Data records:
⁂

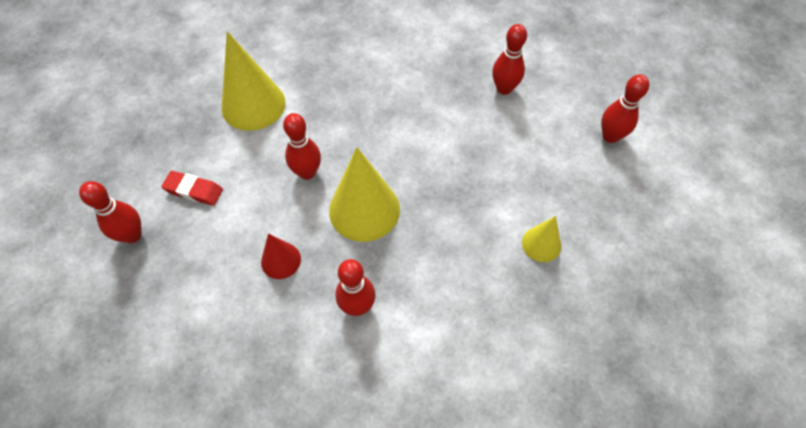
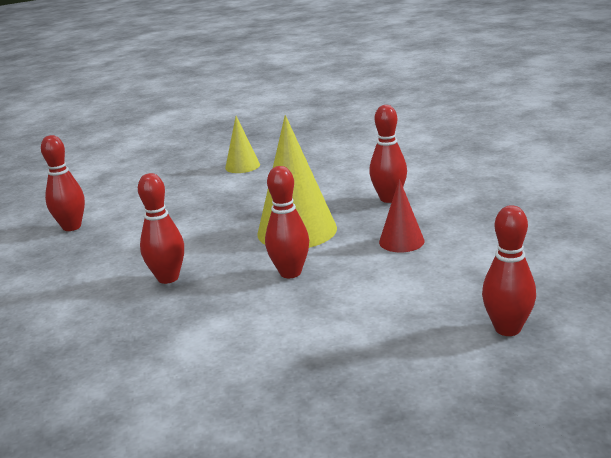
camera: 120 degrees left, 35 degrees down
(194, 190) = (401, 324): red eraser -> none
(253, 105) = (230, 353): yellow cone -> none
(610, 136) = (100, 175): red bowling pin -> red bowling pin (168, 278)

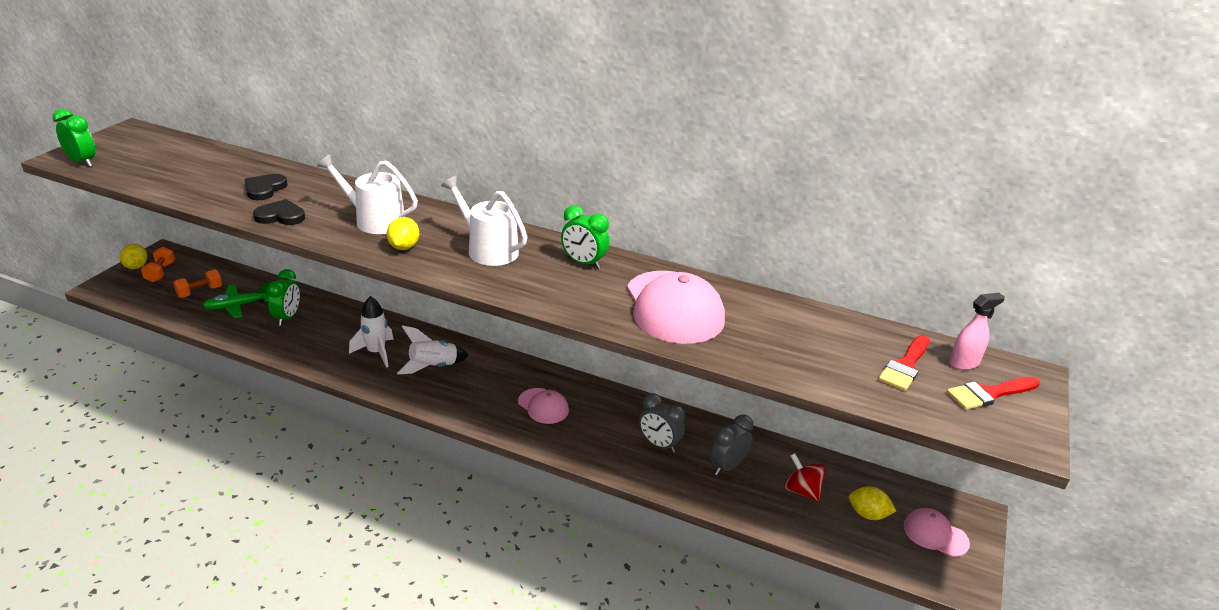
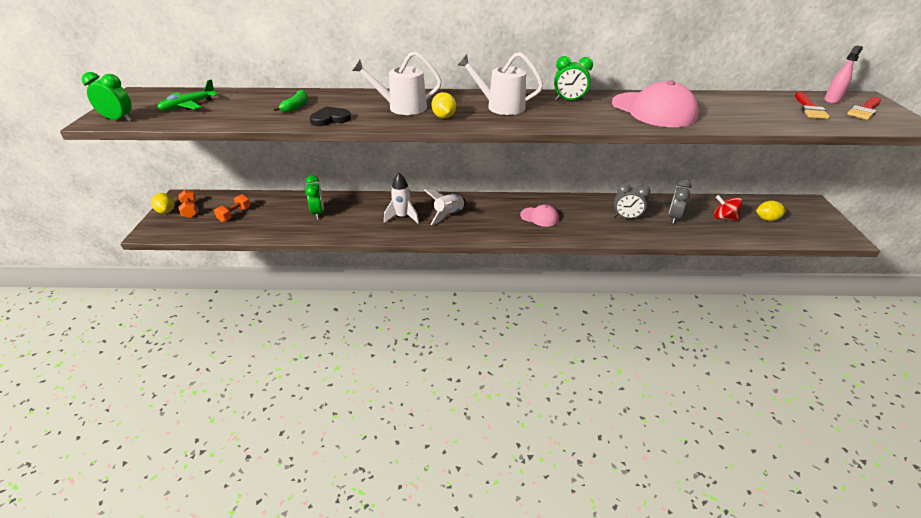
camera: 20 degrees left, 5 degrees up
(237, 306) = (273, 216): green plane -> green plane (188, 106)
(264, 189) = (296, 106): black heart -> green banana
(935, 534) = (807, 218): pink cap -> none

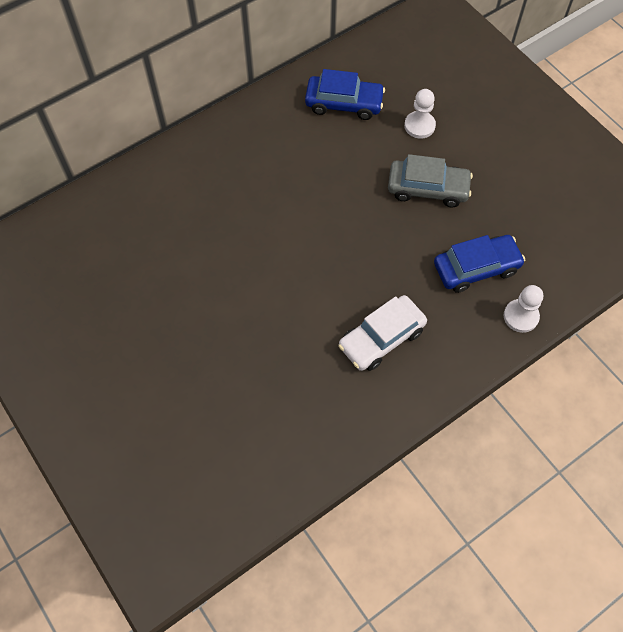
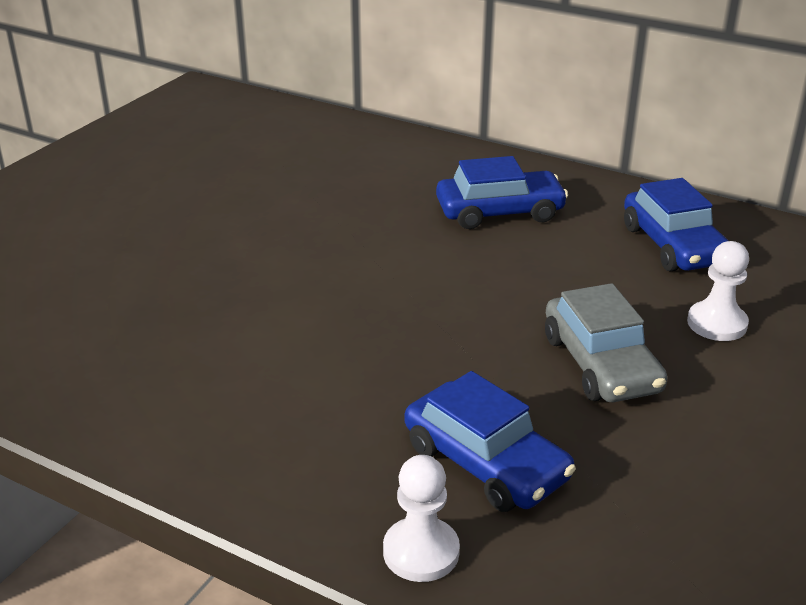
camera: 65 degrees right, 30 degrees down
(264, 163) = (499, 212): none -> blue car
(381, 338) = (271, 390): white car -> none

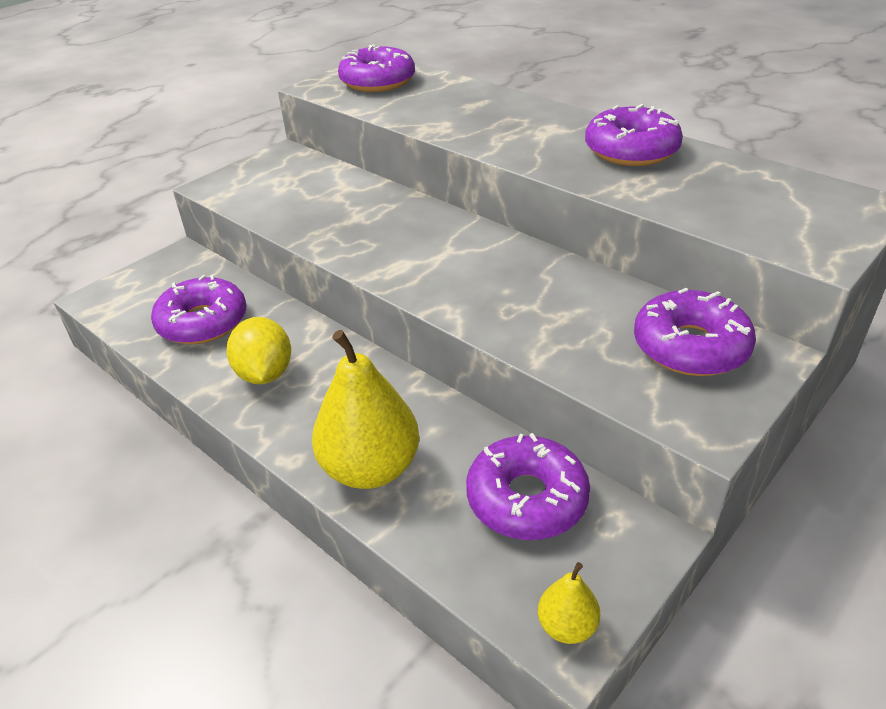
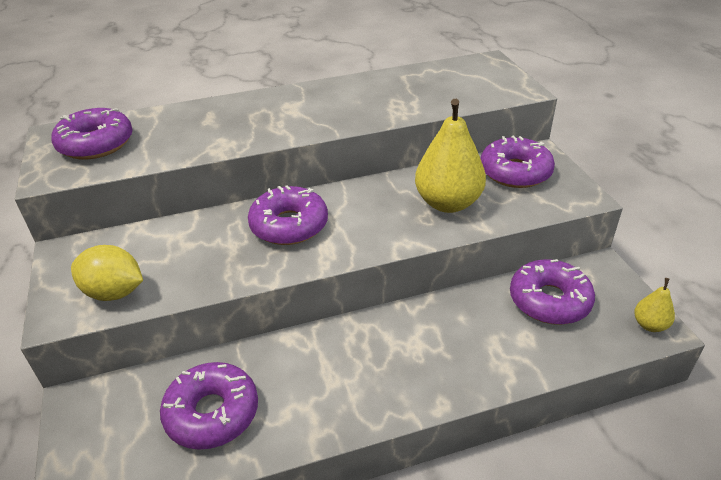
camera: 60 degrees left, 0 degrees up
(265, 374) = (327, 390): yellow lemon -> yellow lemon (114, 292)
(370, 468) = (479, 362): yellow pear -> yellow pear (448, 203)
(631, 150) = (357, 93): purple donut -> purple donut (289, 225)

⁂

In the entries above, find each line with "camera" and copy it.

**Solution to this exercise**
camera: 120 degrees left, 35 degrees down
camera: 20 degrees left, 5 degrees up
camera: 65 degrees right, 30 degrees down
camera: 60 degrees left, 0 degrees up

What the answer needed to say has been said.